• [What to produce] Restate the records below word for word, and omit the images they hold.

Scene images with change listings
§
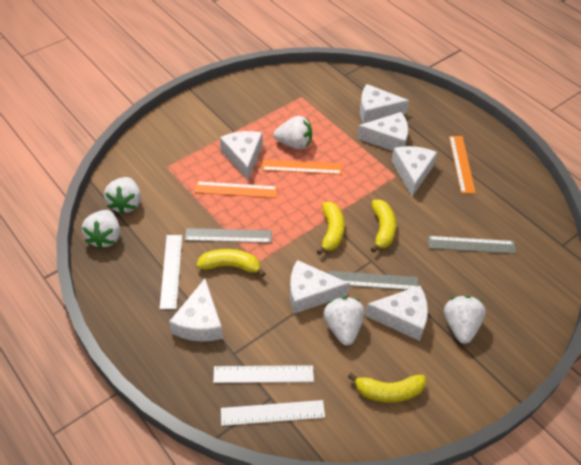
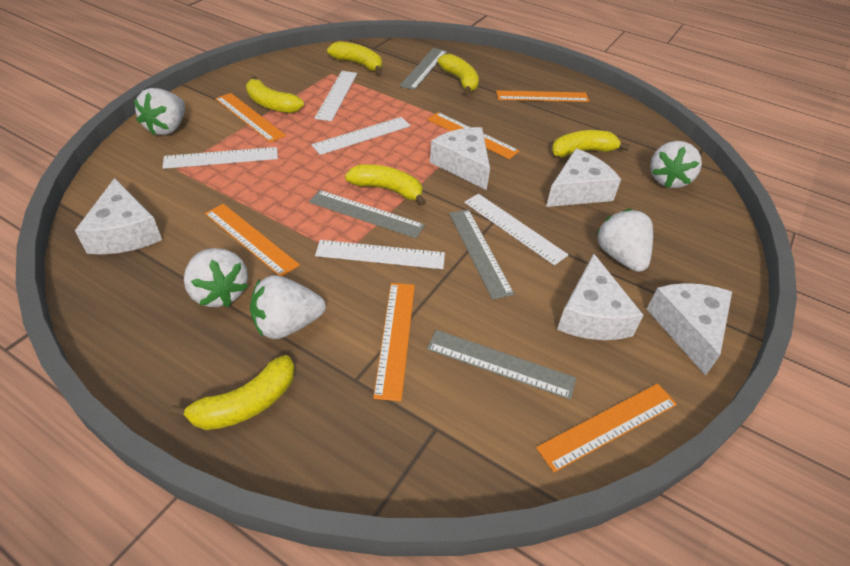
grey ruler: 3 -> 4
orange ruler: 3 -> 6
white cheese: 7 -> 5
white ruler: 3 -> 5
yellow banana: 4 -> 6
§
• [Answer for this exercise]
grey ruler: 3 -> 4
orange ruler: 3 -> 6
white cheese: 7 -> 5
white ruler: 3 -> 5
yellow banana: 4 -> 6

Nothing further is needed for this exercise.